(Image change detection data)
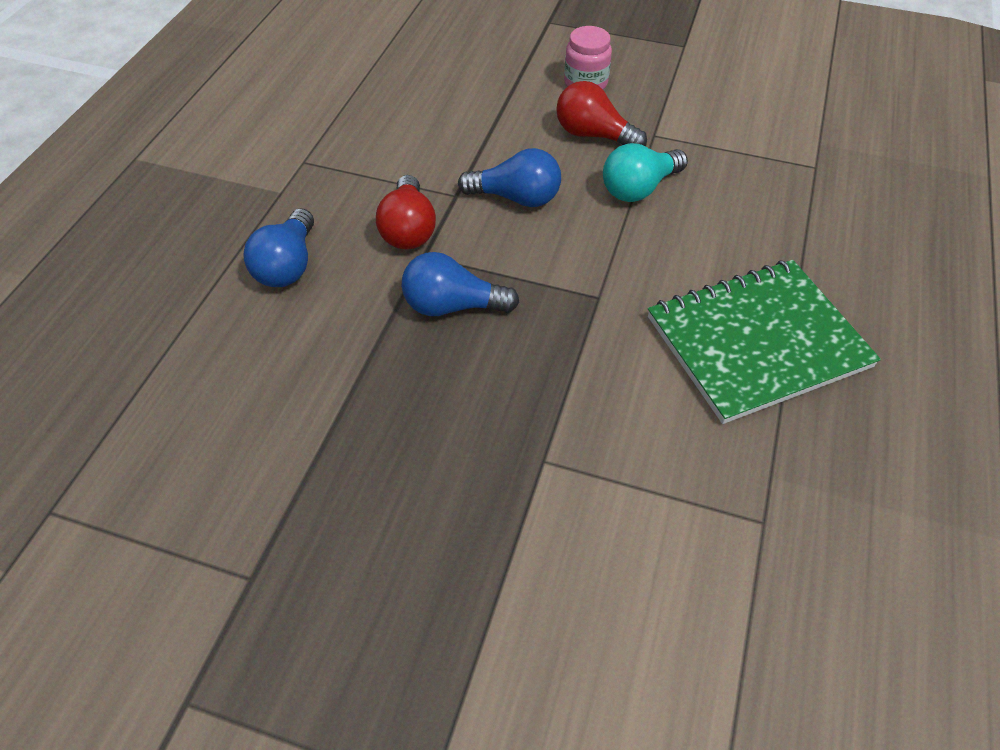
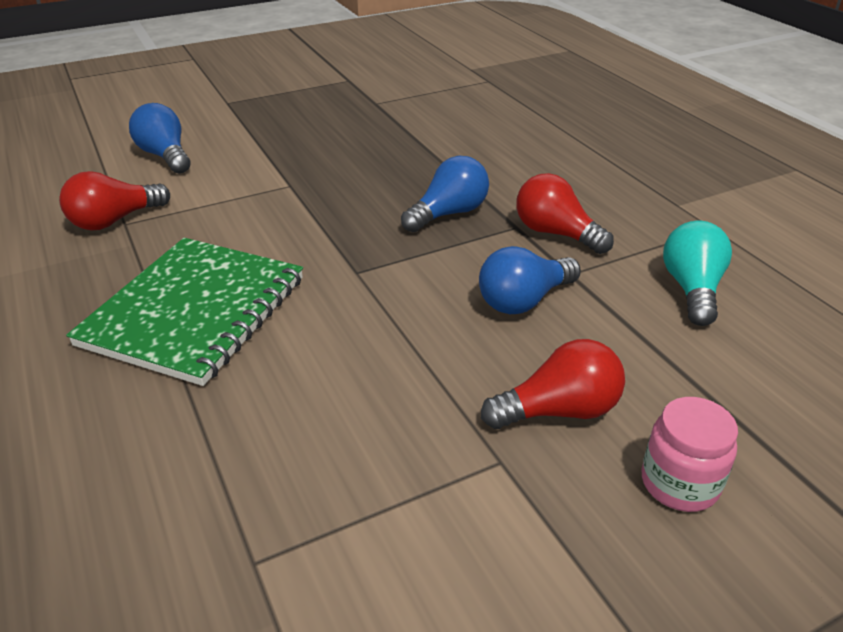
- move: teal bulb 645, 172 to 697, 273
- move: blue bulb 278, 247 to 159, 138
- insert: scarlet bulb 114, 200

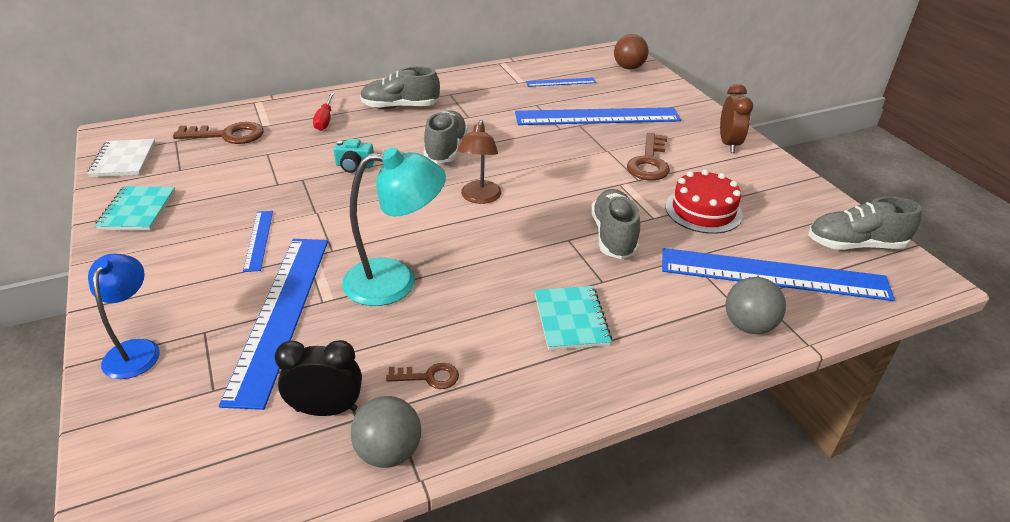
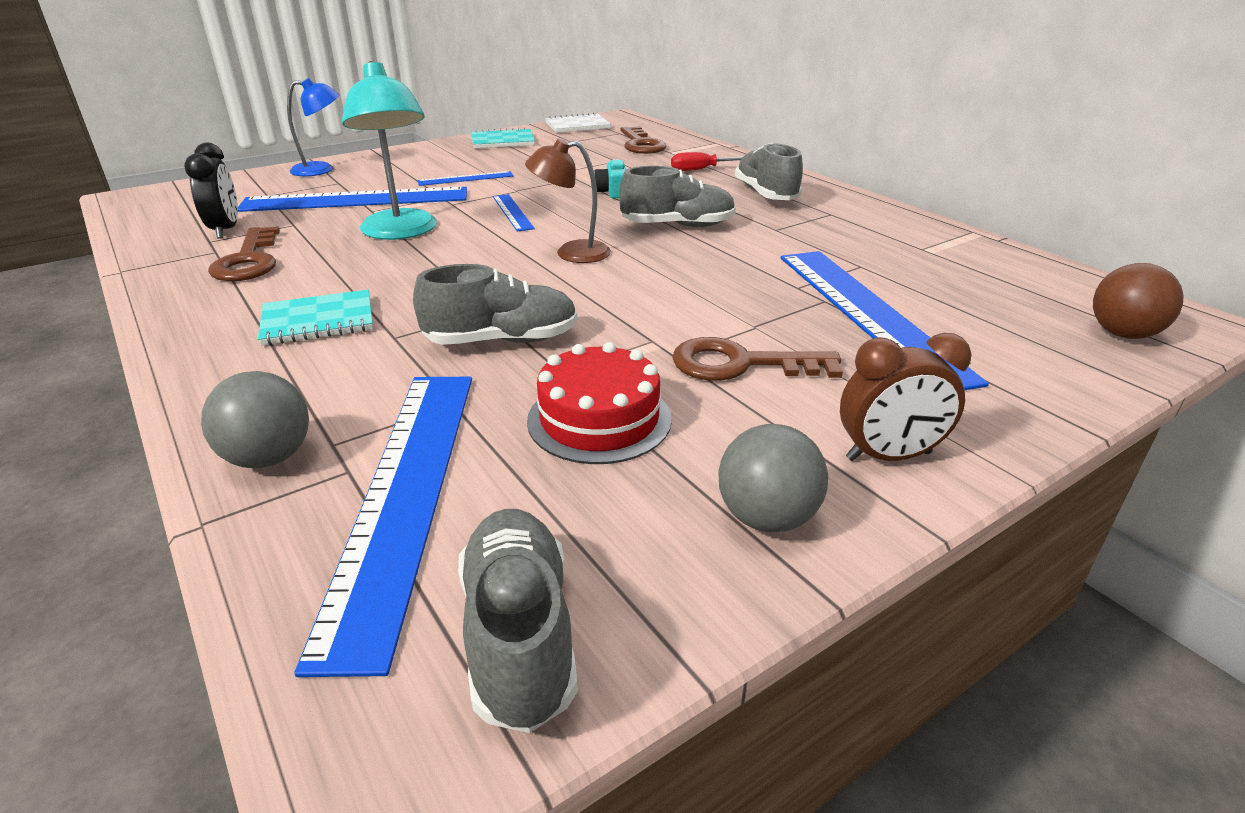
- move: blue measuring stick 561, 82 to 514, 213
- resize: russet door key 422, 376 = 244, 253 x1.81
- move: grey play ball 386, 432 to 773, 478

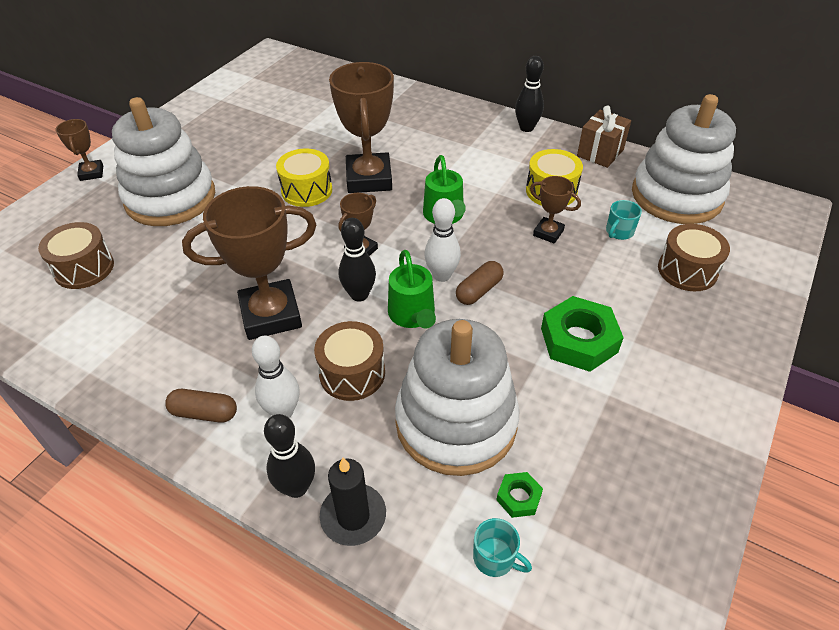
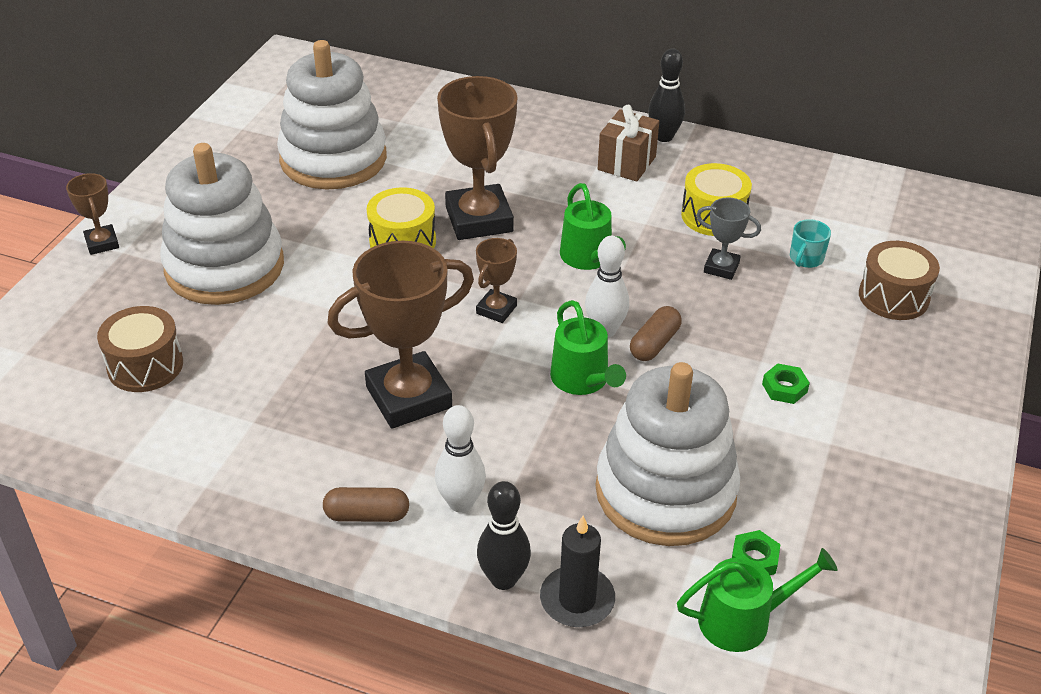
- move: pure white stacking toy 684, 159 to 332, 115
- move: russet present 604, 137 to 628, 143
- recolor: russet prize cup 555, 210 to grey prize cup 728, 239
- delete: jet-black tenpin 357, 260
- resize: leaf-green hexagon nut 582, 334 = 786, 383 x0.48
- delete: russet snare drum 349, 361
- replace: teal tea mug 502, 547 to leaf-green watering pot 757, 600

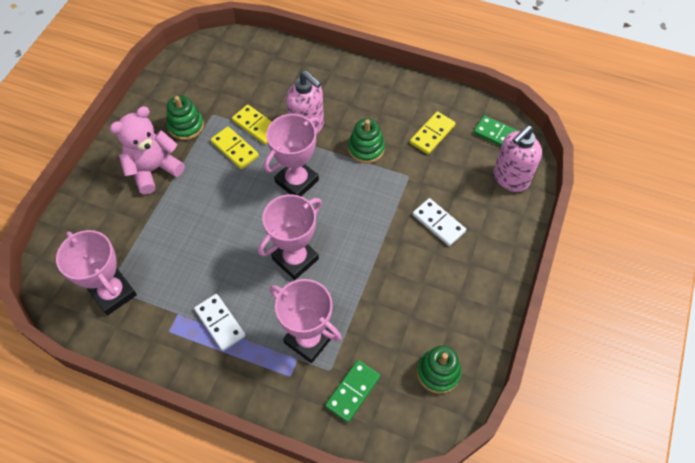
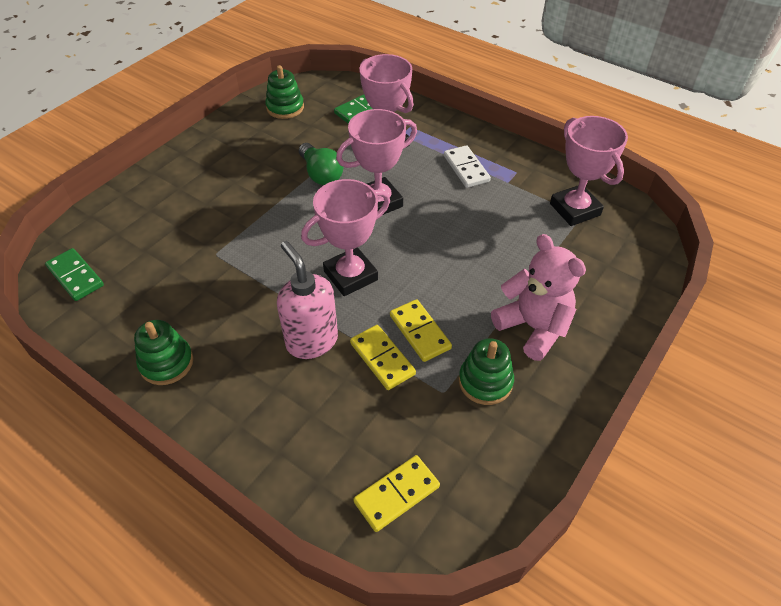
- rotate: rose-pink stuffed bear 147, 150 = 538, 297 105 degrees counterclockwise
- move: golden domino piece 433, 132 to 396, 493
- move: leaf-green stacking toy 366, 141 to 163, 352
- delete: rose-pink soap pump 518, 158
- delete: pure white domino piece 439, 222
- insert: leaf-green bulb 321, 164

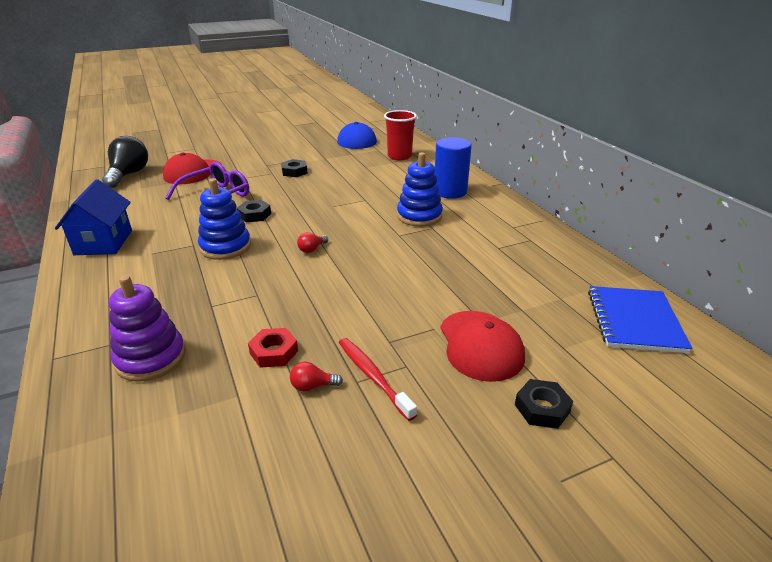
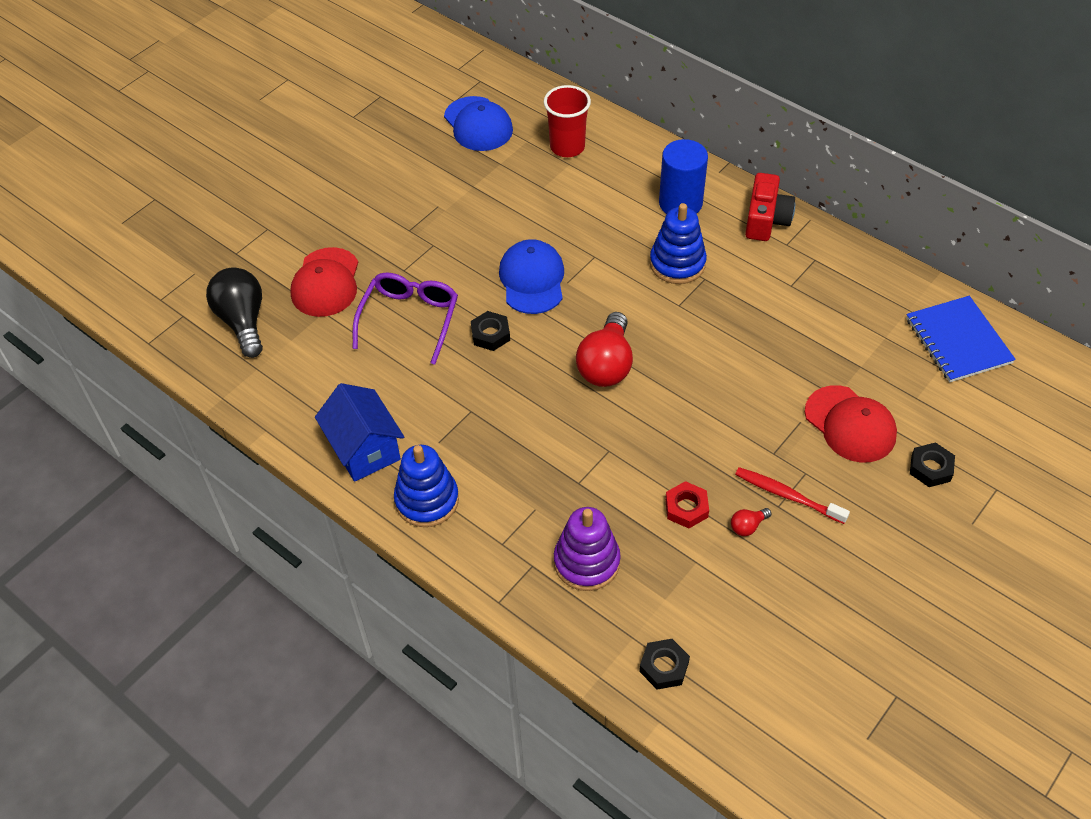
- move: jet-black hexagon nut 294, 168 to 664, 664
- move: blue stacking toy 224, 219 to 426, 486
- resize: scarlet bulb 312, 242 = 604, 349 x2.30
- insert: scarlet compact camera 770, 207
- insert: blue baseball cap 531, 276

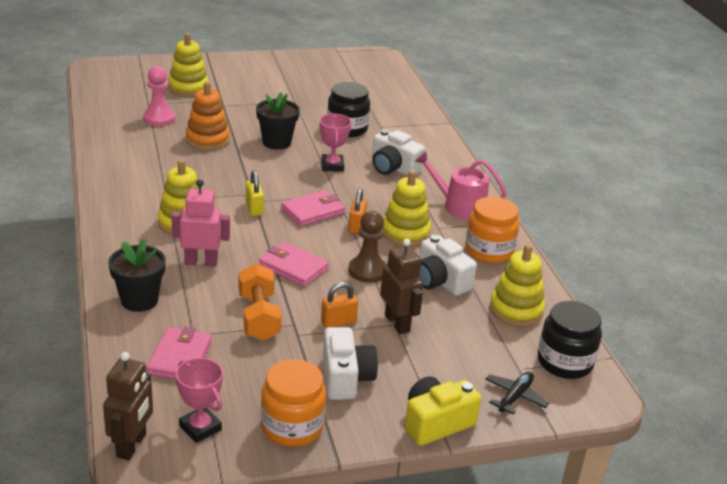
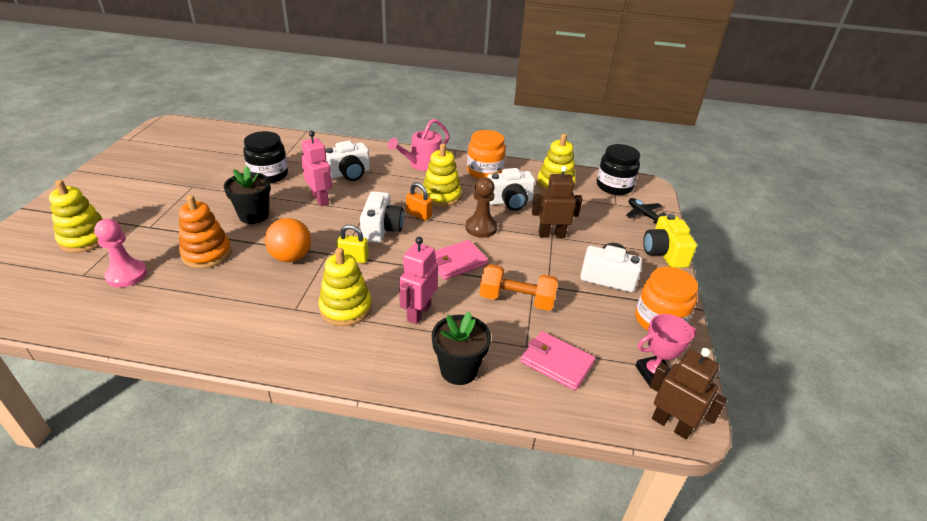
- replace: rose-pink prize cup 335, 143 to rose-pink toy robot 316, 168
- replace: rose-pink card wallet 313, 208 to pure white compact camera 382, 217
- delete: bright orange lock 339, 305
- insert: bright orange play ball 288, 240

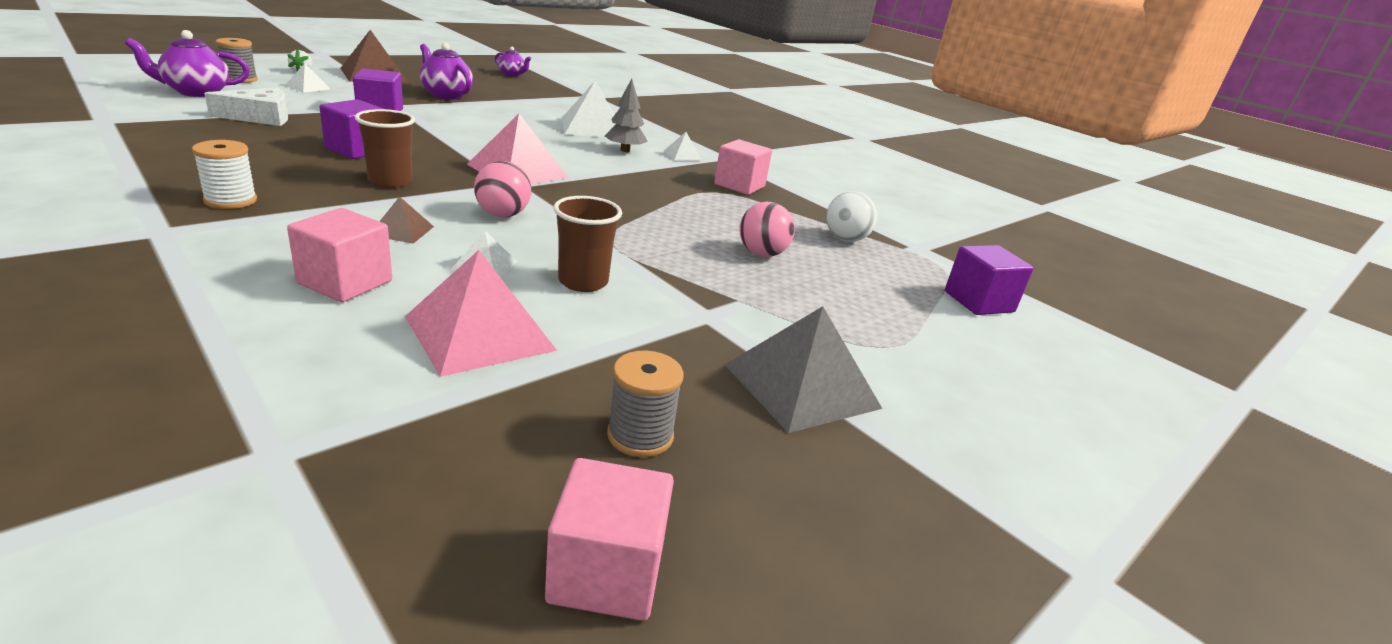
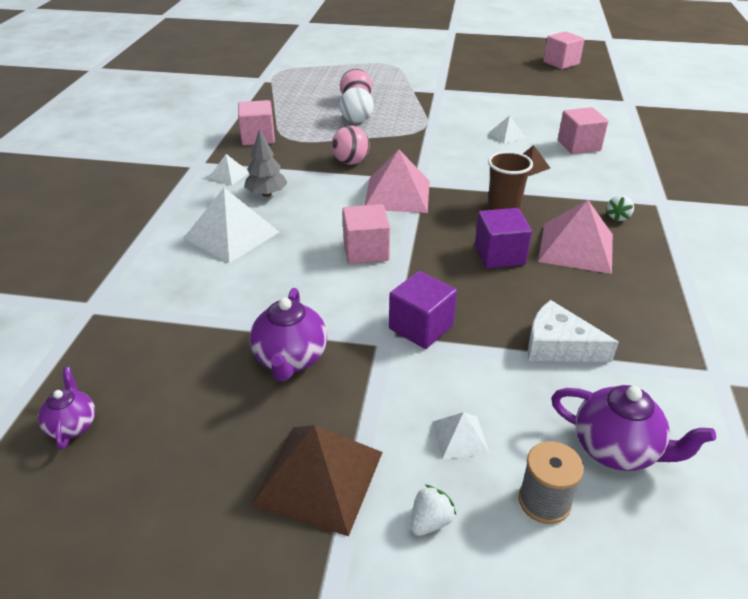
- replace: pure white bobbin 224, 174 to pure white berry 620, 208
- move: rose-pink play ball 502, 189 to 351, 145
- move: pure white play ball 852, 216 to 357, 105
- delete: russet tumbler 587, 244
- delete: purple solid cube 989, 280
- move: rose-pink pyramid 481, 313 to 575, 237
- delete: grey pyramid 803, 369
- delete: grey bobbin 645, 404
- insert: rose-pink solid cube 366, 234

**ASSIGNMENT**
Repeat the data verbatim through the "- move: rose-pink play" line, no pictures.

**RESPONSE TO THIS TASK**
- move: teal bulb 645, 172 to 697, 273
- move: blue bulb 278, 247 to 159, 138
- insert: scarlet bulb 114, 200

- move: blue measuring stick 561, 82 to 514, 213
- resize: russet door key 422, 376 = 244, 253 x1.81
- move: grey play ball 386, 432 to 773, 478

- move: pure white stacking toy 684, 159 to 332, 115
- move: russet present 604, 137 to 628, 143
- recolor: russet prize cup 555, 210 to grey prize cup 728, 239
- delete: jet-black tenpin 357, 260
- resize: leaf-green hexagon nut 582, 334 = 786, 383 x0.48
- delete: russet snare drum 349, 361
- replace: teal tea mug 502, 547 to leaf-green watering pot 757, 600

- rotate: rose-pink stuffed bear 147, 150 = 538, 297 105 degrees counterclockwise
- move: golden domino piece 433, 132 to 396, 493
- move: leaf-green stacking toy 366, 141 to 163, 352
- delete: rose-pink soap pump 518, 158
- delete: pure white domino piece 439, 222
- insert: leaf-green bulb 321, 164

- move: jet-black hexagon nut 294, 168 to 664, 664
- move: blue stacking toy 224, 219 to 426, 486
- resize: scarlet bulb 312, 242 = 604, 349 x2.30
- insert: scarlet compact camera 770, 207
- insert: blue baseball cap 531, 276

- replace: rose-pink prize cup 335, 143 to rose-pink toy robot 316, 168
- replace: rose-pink card wallet 313, 208 to pure white compact camera 382, 217
- delete: bright orange lock 339, 305
- insert: bright orange play ball 288, 240

- replace: pure white bobbin 224, 174 to pure white berry 620, 208
- move: rose-pink play ball 502, 189 to 351, 145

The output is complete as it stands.